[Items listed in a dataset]
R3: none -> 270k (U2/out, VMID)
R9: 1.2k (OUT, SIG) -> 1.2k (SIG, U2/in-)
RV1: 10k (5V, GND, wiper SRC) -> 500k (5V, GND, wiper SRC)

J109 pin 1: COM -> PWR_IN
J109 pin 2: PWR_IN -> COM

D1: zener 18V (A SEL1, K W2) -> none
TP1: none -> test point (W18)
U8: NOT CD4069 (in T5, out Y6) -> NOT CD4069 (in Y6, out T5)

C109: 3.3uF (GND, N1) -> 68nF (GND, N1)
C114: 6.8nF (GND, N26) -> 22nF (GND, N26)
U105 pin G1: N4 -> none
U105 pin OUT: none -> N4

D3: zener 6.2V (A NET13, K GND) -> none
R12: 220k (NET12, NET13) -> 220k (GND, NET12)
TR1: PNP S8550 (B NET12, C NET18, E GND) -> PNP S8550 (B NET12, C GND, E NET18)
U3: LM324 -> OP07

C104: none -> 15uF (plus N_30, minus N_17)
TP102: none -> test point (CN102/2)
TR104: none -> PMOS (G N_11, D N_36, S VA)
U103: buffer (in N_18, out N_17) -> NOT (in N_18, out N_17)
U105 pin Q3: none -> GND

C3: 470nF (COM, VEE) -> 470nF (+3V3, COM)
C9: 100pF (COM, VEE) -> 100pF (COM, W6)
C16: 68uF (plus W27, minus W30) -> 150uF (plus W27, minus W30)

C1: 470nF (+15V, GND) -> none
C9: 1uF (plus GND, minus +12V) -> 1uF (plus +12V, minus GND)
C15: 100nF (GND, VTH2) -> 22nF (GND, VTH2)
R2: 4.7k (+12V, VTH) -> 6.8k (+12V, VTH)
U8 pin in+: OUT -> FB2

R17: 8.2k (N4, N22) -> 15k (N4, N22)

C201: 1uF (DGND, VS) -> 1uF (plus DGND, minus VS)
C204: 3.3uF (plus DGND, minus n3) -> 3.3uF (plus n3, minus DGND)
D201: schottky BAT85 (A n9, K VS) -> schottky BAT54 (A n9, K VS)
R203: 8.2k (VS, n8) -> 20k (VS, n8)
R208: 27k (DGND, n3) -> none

WHAT TO WORK ON: Your reply must repeat the entries above exactly and in full.

REPLY TO THE TASK:
R3: none -> 270k (U2/out, VMID)
R9: 1.2k (OUT, SIG) -> 1.2k (SIG, U2/in-)
RV1: 10k (5V, GND, wiper SRC) -> 500k (5V, GND, wiper SRC)

J109 pin 1: COM -> PWR_IN
J109 pin 2: PWR_IN -> COM

D1: zener 18V (A SEL1, K W2) -> none
TP1: none -> test point (W18)
U8: NOT CD4069 (in T5, out Y6) -> NOT CD4069 (in Y6, out T5)

C109: 3.3uF (GND, N1) -> 68nF (GND, N1)
C114: 6.8nF (GND, N26) -> 22nF (GND, N26)
U105 pin G1: N4 -> none
U105 pin OUT: none -> N4

D3: zener 6.2V (A NET13, K GND) -> none
R12: 220k (NET12, NET13) -> 220k (GND, NET12)
TR1: PNP S8550 (B NET12, C NET18, E GND) -> PNP S8550 (B NET12, C GND, E NET18)
U3: LM324 -> OP07

C104: none -> 15uF (plus N_30, minus N_17)
TP102: none -> test point (CN102/2)
TR104: none -> PMOS (G N_11, D N_36, S VA)
U103: buffer (in N_18, out N_17) -> NOT (in N_18, out N_17)
U105 pin Q3: none -> GND

C3: 470nF (COM, VEE) -> 470nF (+3V3, COM)
C9: 100pF (COM, VEE) -> 100pF (COM, W6)
C16: 68uF (plus W27, minus W30) -> 150uF (plus W27, minus W30)

C1: 470nF (+15V, GND) -> none
C9: 1uF (plus GND, minus +12V) -> 1uF (plus +12V, minus GND)
C15: 100nF (GND, VTH2) -> 22nF (GND, VTH2)
R2: 4.7k (+12V, VTH) -> 6.8k (+12V, VTH)
U8 pin in+: OUT -> FB2

R17: 8.2k (N4, N22) -> 15k (N4, N22)

C201: 1uF (DGND, VS) -> 1uF (plus DGND, minus VS)
C204: 3.3uF (plus DGND, minus n3) -> 3.3uF (plus n3, minus DGND)
D201: schottky BAT85 (A n9, K VS) -> schottky BAT54 (A n9, K VS)
R203: 8.2k (VS, n8) -> 20k (VS, n8)
R208: 27k (DGND, n3) -> none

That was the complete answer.